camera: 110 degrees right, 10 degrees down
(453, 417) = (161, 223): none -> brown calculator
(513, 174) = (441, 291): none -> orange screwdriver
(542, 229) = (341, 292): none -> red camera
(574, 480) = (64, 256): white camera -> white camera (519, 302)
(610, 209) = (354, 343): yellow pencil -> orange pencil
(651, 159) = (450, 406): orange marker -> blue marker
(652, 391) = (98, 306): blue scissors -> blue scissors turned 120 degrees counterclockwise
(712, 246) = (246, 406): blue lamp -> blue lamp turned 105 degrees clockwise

* * *

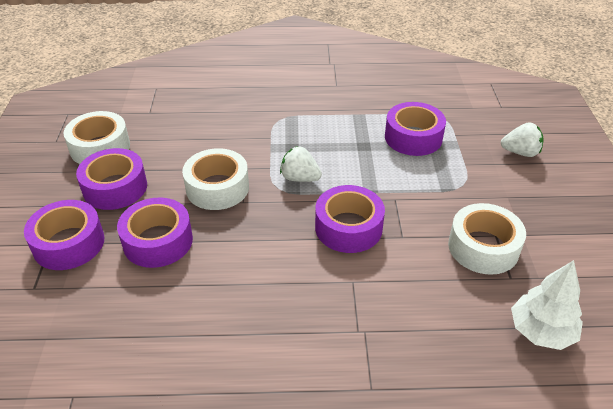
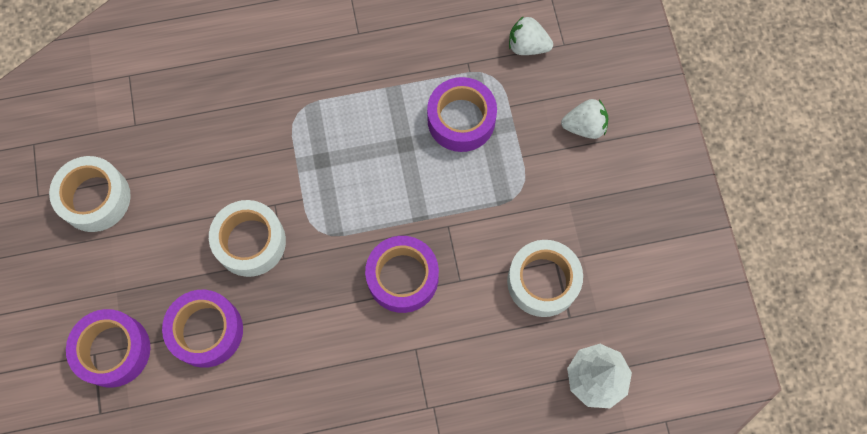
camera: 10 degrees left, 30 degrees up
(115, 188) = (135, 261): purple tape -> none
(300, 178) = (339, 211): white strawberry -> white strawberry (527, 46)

[Exercise details] Taking the entries above, restate exactly those lines that fall between the line with "camera: 110 degrees right, 10 degrees down" and the line with "(712, 246) = (246, 406): blue", keeping both of those lines too.

[Output for this exercise]
camera: 110 degrees right, 10 degrees down
(453, 417) = (161, 223): none -> brown calculator
(513, 174) = (441, 291): none -> orange screwdriver
(542, 229) = (341, 292): none -> red camera
(574, 480) = (64, 256): white camera -> white camera (519, 302)
(610, 209) = (354, 343): yellow pencil -> orange pencil
(651, 159) = (450, 406): orange marker -> blue marker
(652, 391) = (98, 306): blue scissors -> blue scissors turned 120 degrees counterclockwise
(712, 246) = (246, 406): blue lamp -> blue lamp turned 105 degrees clockwise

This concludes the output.